INSTRUCTIONS FOR THE TASK. Substitute "listed" for every "specified" in the records below, and write out all of the records again with nothing else changed.

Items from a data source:
□ □ □ □
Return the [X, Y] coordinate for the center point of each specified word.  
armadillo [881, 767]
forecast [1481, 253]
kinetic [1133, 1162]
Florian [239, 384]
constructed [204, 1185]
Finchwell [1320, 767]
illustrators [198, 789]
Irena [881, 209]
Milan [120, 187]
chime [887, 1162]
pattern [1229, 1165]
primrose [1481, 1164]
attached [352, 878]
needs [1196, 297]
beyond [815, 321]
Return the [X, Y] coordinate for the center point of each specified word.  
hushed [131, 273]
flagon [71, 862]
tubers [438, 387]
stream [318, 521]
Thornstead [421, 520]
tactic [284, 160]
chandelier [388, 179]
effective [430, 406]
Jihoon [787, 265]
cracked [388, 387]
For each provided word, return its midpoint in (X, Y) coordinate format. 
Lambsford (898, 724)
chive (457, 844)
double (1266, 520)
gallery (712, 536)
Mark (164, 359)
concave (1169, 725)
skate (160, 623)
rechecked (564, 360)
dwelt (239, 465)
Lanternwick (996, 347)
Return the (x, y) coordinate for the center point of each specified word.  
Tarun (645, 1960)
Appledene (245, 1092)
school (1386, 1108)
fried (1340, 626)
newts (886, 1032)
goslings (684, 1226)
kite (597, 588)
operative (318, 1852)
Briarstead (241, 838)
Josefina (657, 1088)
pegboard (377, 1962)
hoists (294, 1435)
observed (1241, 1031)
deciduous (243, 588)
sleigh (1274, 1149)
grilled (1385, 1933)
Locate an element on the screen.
□ □ □ □
ANSWER TO THE EXERCISE.
Return the [X, Y] coordinate for the center point of each listed word.  
armadillo [881, 767]
forecast [1481, 253]
kinetic [1133, 1162]
Florian [239, 384]
constructed [204, 1185]
Finchwell [1320, 767]
illustrators [198, 789]
Irena [881, 209]
Milan [120, 187]
chime [887, 1162]
pattern [1229, 1165]
primrose [1481, 1164]
attached [352, 878]
needs [1196, 297]
beyond [815, 321]
Return the [X, Y] coordinate for the center point of each listed word.  
hushed [131, 273]
flagon [71, 862]
tubers [438, 387]
stream [318, 521]
Thornstead [421, 520]
tactic [284, 160]
chandelier [388, 179]
effective [430, 406]
Jihoon [787, 265]
cracked [388, 387]
For each provided word, return its midpoint in (X, Y) coordinate format. 
Lambsford (898, 724)
chive (457, 844)
double (1266, 520)
gallery (712, 536)
Mark (164, 359)
concave (1169, 725)
skate (160, 623)
rechecked (564, 360)
dwelt (239, 465)
Lanternwick (996, 347)
Return the (x, y) coordinate for the center point of each listed word.  
Tarun (645, 1960)
Appledene (245, 1092)
school (1386, 1108)
fried (1340, 626)
newts (886, 1032)
goslings (684, 1226)
kite (597, 588)
operative (318, 1852)
Briarstead (241, 838)
Josefina (657, 1088)
pegboard (377, 1962)
hoists (294, 1435)
observed (1241, 1031)
deciduous (243, 588)
sleigh (1274, 1149)
grilled (1385, 1933)
Locate an element on the screen.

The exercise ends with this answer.